→ Activity: Everything from the line containing "R12: 4.7k (GND, N_18) -> 4.7k (GND, N_8)" through the line containing "R6: 39k (+9V, N_12) -> 39k (N_12, N_29)" should be repeated exactly, and nothing else from the data.

→ Records for this exercise:
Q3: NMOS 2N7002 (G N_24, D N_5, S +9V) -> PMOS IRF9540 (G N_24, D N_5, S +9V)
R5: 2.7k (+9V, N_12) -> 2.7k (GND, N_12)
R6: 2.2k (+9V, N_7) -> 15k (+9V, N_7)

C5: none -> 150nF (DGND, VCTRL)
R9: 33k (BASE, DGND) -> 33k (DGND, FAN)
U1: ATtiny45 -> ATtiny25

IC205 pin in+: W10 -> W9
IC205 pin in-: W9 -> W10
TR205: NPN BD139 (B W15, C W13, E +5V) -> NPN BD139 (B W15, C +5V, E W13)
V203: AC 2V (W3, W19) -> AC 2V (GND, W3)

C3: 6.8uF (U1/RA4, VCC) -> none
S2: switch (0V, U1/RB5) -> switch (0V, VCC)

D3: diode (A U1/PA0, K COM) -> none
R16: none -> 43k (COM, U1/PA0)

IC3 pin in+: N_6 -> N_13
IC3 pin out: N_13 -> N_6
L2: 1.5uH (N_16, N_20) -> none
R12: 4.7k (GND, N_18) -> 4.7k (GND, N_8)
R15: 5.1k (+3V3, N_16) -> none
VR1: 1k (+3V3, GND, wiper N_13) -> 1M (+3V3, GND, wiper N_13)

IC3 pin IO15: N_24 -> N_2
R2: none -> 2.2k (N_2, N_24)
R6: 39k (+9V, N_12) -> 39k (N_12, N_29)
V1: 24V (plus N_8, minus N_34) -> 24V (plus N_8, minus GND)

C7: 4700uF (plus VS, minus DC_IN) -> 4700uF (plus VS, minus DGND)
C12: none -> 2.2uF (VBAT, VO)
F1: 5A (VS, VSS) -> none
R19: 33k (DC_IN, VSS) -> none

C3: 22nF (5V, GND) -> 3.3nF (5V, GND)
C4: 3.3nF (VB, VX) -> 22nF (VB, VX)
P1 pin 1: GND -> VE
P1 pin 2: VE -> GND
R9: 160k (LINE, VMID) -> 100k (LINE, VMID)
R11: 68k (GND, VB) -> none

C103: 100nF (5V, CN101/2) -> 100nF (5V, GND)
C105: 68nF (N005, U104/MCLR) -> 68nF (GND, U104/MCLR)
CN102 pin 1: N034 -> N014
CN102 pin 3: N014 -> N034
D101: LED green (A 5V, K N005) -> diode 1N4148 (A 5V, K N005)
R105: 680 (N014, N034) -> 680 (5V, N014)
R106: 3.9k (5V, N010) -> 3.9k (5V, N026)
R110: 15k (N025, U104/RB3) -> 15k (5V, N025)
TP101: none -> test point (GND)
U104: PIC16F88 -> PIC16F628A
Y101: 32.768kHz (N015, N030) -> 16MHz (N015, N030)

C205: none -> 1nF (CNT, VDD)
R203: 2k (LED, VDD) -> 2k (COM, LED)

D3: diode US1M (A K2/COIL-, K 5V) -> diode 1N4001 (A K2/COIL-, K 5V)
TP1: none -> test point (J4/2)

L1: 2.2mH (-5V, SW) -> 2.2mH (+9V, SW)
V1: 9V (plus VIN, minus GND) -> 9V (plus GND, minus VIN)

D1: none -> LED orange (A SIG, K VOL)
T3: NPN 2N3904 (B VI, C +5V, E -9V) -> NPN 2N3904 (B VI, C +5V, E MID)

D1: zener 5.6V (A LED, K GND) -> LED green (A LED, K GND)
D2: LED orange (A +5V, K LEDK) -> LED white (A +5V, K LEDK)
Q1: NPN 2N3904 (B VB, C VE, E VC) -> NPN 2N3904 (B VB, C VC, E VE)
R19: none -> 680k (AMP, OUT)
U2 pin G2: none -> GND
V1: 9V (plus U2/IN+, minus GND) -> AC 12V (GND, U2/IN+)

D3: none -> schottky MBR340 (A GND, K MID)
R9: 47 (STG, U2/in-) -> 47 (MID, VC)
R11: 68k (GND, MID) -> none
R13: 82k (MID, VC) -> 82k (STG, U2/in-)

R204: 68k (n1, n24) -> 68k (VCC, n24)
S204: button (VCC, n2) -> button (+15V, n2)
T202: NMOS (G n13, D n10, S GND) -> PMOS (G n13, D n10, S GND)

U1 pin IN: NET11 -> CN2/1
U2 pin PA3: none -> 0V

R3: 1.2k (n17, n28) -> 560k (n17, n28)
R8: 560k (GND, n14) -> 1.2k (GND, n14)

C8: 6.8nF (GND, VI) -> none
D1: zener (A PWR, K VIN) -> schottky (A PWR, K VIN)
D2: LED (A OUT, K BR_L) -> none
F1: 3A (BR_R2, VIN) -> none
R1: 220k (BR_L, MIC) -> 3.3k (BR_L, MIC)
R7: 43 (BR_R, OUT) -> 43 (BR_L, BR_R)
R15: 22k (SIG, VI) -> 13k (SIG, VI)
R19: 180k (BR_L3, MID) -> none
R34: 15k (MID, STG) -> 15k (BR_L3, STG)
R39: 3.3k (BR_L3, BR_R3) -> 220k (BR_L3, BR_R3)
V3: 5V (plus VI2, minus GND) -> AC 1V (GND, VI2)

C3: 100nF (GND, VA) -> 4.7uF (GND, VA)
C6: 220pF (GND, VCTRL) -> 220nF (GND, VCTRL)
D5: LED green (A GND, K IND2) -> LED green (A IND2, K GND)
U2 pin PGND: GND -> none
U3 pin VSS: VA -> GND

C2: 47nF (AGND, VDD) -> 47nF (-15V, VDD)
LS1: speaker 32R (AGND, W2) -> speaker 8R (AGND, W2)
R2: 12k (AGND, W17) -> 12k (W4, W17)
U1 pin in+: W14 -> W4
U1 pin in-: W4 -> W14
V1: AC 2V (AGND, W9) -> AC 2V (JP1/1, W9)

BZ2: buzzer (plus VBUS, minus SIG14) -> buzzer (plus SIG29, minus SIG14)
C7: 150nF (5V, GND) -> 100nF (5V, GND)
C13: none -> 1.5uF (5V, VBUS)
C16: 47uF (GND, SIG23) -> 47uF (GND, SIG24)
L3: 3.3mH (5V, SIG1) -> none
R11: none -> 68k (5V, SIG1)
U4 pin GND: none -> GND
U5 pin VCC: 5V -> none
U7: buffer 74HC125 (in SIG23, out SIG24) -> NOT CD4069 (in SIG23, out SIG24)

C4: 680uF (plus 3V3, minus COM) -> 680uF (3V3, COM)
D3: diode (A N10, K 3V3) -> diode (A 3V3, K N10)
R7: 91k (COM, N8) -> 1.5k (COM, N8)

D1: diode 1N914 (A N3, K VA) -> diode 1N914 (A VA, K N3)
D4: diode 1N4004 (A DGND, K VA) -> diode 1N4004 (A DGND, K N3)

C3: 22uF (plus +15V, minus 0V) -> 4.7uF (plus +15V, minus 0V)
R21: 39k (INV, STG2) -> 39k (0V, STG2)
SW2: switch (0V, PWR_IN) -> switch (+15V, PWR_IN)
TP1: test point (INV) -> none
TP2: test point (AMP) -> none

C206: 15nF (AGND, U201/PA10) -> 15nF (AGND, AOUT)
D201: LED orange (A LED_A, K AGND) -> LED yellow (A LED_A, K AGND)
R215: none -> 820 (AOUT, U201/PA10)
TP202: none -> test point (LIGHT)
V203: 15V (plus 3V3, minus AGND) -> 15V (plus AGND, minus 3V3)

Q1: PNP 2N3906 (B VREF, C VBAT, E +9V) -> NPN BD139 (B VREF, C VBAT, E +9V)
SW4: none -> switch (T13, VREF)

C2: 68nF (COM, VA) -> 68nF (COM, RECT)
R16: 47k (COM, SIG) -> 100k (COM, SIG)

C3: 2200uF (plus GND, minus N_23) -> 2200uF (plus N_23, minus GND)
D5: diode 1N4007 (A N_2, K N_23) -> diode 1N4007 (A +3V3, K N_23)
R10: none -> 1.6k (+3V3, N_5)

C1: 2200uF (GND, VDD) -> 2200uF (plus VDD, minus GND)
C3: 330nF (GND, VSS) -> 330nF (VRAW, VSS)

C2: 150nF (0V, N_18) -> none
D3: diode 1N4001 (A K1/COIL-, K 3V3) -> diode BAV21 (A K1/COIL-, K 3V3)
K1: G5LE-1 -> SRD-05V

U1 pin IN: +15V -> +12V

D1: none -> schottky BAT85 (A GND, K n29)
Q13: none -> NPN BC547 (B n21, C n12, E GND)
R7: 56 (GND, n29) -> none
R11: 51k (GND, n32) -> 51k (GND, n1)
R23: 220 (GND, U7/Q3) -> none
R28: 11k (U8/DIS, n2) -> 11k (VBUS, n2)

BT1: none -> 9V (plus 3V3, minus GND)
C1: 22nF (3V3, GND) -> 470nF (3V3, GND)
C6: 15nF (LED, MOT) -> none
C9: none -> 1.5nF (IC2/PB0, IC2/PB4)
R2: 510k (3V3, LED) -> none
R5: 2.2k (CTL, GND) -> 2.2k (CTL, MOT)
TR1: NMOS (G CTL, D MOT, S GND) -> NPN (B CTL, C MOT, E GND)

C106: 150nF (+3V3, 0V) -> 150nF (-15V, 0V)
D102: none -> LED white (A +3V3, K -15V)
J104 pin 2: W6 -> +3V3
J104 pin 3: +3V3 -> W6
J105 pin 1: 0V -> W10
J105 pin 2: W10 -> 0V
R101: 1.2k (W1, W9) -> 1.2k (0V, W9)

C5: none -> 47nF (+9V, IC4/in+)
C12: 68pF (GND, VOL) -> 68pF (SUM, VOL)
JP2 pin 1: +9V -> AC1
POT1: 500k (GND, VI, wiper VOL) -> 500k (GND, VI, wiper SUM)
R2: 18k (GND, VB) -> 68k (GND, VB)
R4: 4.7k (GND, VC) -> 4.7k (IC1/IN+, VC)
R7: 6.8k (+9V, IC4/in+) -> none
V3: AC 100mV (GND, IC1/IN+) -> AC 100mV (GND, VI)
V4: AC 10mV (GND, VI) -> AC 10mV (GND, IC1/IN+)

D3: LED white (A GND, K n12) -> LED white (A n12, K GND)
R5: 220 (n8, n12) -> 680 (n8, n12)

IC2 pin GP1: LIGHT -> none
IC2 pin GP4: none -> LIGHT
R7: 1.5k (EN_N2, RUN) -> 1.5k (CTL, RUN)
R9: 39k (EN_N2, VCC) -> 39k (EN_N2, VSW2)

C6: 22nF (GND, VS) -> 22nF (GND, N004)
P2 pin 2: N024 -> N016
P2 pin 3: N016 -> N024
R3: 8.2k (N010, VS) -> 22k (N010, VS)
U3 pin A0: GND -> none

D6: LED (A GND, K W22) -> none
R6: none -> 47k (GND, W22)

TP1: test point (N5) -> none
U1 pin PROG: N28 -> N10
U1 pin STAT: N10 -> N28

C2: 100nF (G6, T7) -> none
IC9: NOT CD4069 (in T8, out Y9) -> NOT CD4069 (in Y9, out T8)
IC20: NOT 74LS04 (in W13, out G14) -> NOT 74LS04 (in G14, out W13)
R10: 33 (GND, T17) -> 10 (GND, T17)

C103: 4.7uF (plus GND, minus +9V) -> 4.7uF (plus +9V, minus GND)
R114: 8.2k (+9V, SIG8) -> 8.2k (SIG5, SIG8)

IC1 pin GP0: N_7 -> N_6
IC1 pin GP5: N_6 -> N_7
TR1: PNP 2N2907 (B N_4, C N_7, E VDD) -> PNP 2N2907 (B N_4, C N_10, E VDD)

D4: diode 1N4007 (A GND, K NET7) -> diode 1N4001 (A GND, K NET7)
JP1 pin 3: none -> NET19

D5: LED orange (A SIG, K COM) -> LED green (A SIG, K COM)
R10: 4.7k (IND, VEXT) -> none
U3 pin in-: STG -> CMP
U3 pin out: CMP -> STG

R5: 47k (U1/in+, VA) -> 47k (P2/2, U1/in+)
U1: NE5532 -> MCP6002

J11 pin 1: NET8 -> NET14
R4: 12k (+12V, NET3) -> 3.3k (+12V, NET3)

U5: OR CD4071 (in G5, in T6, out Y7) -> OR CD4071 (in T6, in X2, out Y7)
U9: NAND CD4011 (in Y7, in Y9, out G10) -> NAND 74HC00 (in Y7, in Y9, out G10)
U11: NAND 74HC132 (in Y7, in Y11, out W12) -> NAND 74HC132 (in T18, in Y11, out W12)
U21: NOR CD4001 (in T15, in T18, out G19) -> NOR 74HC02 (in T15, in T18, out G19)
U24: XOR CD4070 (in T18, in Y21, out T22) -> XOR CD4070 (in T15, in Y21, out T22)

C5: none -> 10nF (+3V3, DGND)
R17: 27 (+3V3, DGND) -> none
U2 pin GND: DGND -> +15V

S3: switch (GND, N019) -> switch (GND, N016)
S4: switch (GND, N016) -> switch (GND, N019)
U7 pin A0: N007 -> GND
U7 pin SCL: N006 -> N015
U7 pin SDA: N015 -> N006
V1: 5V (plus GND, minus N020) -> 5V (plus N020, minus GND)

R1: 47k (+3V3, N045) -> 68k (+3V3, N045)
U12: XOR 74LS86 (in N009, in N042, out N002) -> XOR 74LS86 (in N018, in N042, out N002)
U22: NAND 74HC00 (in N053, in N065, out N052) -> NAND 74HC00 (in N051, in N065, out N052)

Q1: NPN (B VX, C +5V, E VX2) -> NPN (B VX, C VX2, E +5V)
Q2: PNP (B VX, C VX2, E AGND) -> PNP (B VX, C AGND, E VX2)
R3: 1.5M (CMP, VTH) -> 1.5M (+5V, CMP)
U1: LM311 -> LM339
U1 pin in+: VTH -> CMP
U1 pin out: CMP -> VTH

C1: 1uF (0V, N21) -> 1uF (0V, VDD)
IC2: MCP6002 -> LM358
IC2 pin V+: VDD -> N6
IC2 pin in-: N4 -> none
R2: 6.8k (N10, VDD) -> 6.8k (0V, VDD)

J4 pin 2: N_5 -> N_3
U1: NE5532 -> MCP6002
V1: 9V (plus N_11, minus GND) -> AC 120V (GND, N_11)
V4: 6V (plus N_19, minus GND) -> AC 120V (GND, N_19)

→ Answer box:
R12: 4.7k (GND, N_18) -> 4.7k (GND, N_8)
R15: 5.1k (+3V3, N_16) -> none
VR1: 1k (+3V3, GND, wiper N_13) -> 1M (+3V3, GND, wiper N_13)

IC3 pin IO15: N_24 -> N_2
R2: none -> 2.2k (N_2, N_24)
R6: 39k (+9V, N_12) -> 39k (N_12, N_29)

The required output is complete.